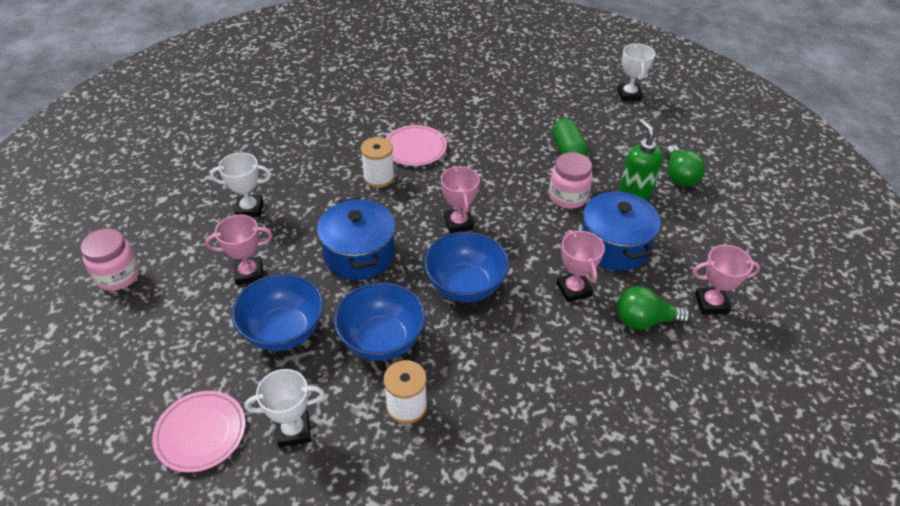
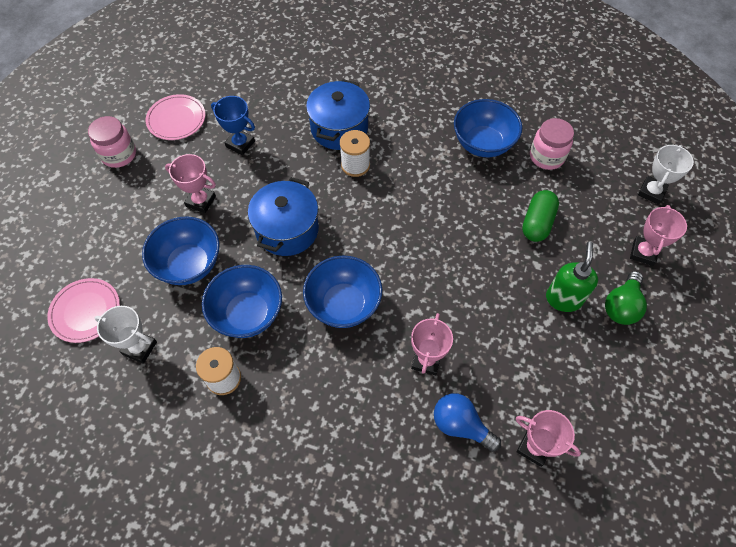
camera: 35 degrees right, 15 degrees up
white trophy [210,152,271,217] -> blue trophy [211,96,255,155]
pink plate [385,125,447,166] -> pink plate moved to [146,94,205,140]
pink trophy [441,166,480,234] -> pink trophy moved to [630,205,687,266]
pink jar [549,152,593,209] -> pink jar moved to [530,118,574,170]
blue pot [582,190,661,271] -> blue pot moved to [306,79,370,150]
green light bulb [617,286,691,330] -> blue light bulb [434,393,501,452]
none -> blue bowl [454,99,522,157]

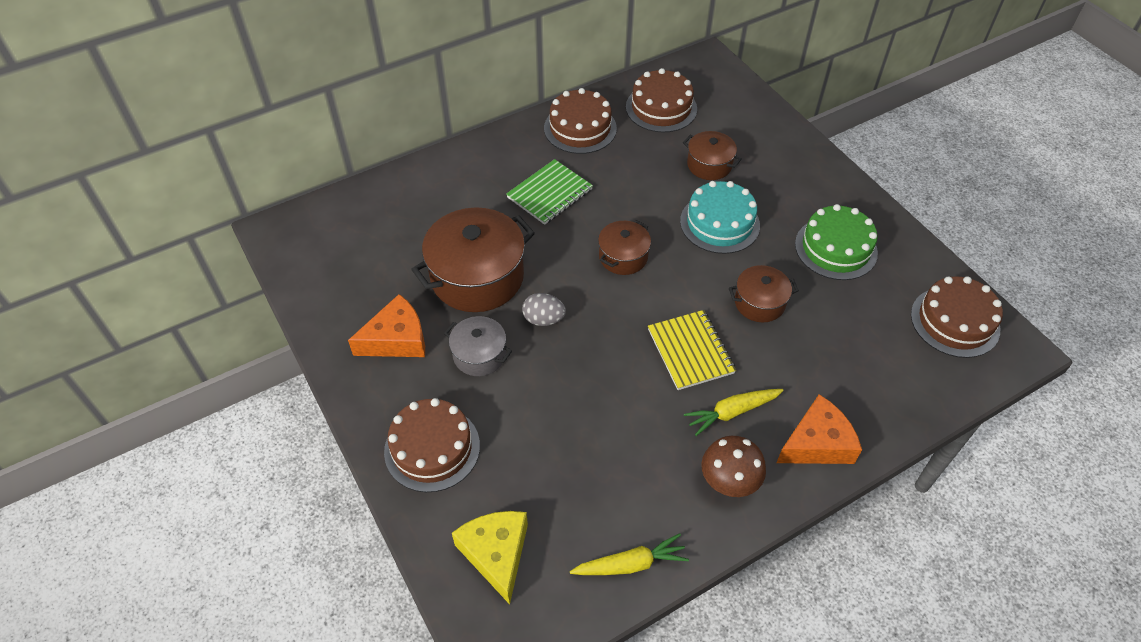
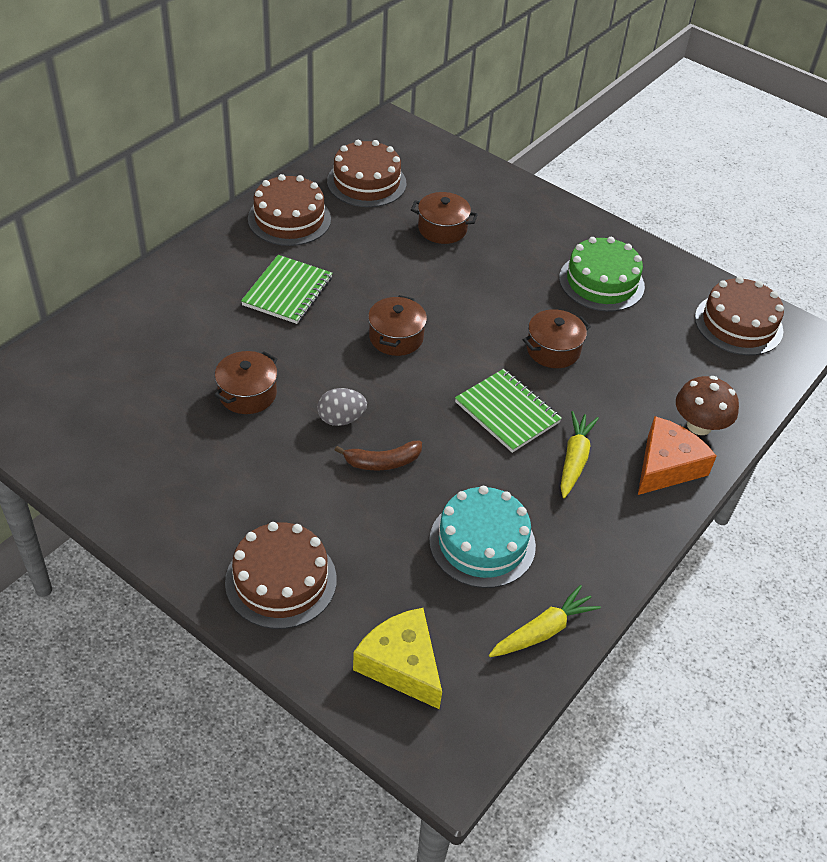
camera: 25 degrees left, 5 degrees down
orange cheese [348,294,425,357] -> none
brown pot [411,208,535,312] -> brown pot [214,351,278,414], size x0.54
grey pot [444,316,512,376] -> none
yellow notebook [648,310,736,390] -> green notebook [455,369,562,453]
turquoise cake [680,181,760,254] -> turquoise cake moved to [429,486,536,588]
yellow carrot [684,389,784,436] -> yellow carrot turned 150 degrees clockwise [560,411,599,498]
brown mushroom [701,436,766,497] -> brown mushroom moved to [676,376,739,435]
none -> brown banana [335,441,422,471]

PROBLEM STATEMENT:
To answer, copy each line from the material above that has the word "camera".

YOUR SOLUTION:
camera: 35 degrees right, 15 degrees up
camera: 25 degrees left, 5 degrees down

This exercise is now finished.